• _Some rows_:
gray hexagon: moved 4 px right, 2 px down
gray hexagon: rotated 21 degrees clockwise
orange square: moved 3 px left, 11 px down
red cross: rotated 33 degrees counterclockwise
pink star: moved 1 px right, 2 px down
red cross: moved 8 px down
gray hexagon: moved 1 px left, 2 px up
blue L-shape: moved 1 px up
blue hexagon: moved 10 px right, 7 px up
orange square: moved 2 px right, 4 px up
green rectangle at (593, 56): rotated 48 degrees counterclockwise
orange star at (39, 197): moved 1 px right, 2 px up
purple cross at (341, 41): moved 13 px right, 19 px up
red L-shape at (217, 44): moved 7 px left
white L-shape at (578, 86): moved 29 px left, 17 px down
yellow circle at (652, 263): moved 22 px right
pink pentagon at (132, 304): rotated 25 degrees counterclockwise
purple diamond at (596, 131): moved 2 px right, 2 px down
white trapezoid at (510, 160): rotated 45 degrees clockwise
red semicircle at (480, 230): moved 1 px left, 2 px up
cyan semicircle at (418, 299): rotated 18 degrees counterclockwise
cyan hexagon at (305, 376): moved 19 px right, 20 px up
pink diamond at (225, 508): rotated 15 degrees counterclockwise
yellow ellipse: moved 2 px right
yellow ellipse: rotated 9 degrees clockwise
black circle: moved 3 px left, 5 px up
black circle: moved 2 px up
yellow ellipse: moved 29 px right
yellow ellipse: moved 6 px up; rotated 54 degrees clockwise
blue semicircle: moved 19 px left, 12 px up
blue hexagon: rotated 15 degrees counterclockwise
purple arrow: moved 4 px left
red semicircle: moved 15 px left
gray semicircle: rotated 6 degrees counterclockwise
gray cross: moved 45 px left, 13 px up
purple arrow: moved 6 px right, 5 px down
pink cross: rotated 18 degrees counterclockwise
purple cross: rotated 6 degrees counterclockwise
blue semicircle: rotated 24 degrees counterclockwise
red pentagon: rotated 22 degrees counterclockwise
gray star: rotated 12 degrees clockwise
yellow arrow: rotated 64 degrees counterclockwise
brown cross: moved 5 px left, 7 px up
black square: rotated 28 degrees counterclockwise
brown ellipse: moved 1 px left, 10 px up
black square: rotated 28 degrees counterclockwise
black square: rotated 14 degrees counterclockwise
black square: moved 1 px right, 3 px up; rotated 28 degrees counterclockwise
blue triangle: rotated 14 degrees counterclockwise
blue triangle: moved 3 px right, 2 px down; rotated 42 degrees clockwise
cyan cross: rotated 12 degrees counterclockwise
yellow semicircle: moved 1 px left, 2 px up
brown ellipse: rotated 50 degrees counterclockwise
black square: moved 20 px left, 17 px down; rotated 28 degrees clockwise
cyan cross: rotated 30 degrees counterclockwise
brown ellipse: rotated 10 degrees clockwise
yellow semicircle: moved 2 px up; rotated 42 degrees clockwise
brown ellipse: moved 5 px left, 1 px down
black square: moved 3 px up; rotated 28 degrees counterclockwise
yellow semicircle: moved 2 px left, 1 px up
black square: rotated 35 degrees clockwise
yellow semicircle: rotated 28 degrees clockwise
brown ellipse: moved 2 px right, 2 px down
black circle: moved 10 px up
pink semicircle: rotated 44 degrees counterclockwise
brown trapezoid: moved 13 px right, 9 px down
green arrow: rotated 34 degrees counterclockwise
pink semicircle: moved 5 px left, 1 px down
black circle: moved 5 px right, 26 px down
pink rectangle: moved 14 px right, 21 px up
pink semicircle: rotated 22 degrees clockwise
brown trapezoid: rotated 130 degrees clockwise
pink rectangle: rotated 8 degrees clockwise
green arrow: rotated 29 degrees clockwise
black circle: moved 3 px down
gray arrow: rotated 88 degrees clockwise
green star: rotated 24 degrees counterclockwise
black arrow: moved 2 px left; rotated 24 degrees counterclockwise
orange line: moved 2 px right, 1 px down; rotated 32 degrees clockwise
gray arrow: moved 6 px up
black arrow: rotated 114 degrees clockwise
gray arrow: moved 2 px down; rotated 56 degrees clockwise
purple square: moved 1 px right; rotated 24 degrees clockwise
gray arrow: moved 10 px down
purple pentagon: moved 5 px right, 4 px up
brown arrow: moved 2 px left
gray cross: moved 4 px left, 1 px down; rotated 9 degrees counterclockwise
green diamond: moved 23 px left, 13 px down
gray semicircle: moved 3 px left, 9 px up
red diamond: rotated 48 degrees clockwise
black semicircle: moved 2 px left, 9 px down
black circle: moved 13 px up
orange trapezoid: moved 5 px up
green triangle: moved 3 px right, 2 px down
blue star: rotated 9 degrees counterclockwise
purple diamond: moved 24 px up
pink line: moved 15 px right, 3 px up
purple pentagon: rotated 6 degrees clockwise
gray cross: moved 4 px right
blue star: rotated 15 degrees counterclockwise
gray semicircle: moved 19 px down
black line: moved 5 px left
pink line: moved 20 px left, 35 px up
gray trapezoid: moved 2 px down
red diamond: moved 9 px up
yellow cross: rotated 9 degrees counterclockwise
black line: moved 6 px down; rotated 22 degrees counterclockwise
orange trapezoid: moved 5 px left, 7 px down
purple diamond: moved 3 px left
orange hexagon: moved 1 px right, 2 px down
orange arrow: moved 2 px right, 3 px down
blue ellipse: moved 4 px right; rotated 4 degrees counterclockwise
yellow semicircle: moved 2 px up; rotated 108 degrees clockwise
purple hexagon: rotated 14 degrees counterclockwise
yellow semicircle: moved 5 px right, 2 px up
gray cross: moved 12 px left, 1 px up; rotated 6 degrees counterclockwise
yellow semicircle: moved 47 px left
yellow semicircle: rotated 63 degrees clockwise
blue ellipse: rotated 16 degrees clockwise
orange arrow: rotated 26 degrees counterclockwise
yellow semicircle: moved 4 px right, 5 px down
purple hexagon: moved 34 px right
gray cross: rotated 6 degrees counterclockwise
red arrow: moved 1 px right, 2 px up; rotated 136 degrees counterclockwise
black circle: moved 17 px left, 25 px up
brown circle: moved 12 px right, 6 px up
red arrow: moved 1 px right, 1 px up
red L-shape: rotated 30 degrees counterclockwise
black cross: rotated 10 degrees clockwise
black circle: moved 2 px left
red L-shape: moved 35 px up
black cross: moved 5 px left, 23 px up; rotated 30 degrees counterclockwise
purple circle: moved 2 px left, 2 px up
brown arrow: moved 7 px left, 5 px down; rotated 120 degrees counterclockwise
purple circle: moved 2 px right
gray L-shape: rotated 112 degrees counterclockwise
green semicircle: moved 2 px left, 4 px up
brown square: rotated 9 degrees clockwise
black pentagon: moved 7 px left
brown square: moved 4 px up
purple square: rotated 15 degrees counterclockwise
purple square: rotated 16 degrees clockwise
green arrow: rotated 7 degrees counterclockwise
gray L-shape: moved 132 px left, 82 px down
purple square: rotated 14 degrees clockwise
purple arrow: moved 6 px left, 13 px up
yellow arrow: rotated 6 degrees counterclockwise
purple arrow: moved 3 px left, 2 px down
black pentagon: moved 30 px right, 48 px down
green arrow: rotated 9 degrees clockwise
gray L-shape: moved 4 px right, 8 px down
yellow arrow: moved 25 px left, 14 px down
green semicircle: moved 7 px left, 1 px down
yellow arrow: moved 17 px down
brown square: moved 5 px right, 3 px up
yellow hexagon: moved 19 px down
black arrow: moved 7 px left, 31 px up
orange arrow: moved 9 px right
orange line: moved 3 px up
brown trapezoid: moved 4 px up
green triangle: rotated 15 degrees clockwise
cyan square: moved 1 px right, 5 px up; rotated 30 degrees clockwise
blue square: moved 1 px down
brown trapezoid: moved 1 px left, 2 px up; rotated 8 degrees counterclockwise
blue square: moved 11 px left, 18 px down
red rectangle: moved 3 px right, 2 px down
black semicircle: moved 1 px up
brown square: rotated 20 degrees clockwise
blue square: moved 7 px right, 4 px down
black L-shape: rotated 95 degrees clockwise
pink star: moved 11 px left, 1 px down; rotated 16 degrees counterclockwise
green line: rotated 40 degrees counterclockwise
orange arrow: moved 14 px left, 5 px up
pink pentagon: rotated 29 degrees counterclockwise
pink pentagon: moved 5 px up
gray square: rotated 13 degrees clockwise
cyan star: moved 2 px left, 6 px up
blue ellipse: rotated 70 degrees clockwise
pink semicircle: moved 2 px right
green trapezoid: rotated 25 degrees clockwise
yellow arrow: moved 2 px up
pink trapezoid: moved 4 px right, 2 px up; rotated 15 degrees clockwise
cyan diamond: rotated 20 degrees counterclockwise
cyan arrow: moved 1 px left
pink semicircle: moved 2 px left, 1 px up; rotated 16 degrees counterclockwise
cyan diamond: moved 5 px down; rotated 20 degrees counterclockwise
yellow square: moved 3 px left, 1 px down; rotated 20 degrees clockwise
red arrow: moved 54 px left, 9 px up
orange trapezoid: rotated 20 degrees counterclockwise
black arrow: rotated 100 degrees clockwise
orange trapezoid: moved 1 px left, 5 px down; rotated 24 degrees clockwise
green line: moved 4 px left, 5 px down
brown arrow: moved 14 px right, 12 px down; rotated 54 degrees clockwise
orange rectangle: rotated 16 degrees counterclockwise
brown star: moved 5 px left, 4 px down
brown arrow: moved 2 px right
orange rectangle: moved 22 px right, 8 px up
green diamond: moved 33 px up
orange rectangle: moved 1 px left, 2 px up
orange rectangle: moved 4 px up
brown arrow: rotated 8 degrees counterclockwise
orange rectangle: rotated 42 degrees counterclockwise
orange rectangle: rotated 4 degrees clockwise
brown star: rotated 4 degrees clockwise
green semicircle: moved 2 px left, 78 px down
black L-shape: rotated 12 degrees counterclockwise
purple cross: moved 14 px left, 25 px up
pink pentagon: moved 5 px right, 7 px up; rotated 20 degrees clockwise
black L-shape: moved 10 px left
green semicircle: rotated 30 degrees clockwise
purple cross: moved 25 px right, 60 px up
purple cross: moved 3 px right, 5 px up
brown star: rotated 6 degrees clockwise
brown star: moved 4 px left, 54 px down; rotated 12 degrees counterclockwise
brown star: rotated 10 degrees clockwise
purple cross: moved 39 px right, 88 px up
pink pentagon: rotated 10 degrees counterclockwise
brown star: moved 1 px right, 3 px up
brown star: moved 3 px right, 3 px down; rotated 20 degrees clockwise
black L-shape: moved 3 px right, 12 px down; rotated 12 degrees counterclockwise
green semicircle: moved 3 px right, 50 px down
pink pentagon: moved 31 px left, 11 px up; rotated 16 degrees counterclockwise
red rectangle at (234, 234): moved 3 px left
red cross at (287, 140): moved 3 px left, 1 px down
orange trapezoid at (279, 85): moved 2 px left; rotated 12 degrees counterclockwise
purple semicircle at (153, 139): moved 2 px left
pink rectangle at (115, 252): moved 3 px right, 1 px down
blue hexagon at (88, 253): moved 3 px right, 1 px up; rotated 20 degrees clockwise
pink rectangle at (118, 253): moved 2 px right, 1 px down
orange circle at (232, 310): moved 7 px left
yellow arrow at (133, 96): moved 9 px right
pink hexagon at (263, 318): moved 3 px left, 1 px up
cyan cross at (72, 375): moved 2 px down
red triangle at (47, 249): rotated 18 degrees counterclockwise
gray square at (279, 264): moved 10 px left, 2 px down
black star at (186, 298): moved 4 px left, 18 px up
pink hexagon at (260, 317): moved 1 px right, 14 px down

• _The problem_:
Rewrite the rows from the first one up to and including the line with "blue L-shape: moved 1 px up", changing "gray hexagon" to "silver hexagon" and leaving everything else as it is.

• _Solution to the problem_:
silver hexagon: moved 4 px right, 2 px down
silver hexagon: rotated 21 degrees clockwise
orange square: moved 3 px left, 11 px down
red cross: rotated 33 degrees counterclockwise
pink star: moved 1 px right, 2 px down
red cross: moved 8 px down
silver hexagon: moved 1 px left, 2 px up
blue L-shape: moved 1 px up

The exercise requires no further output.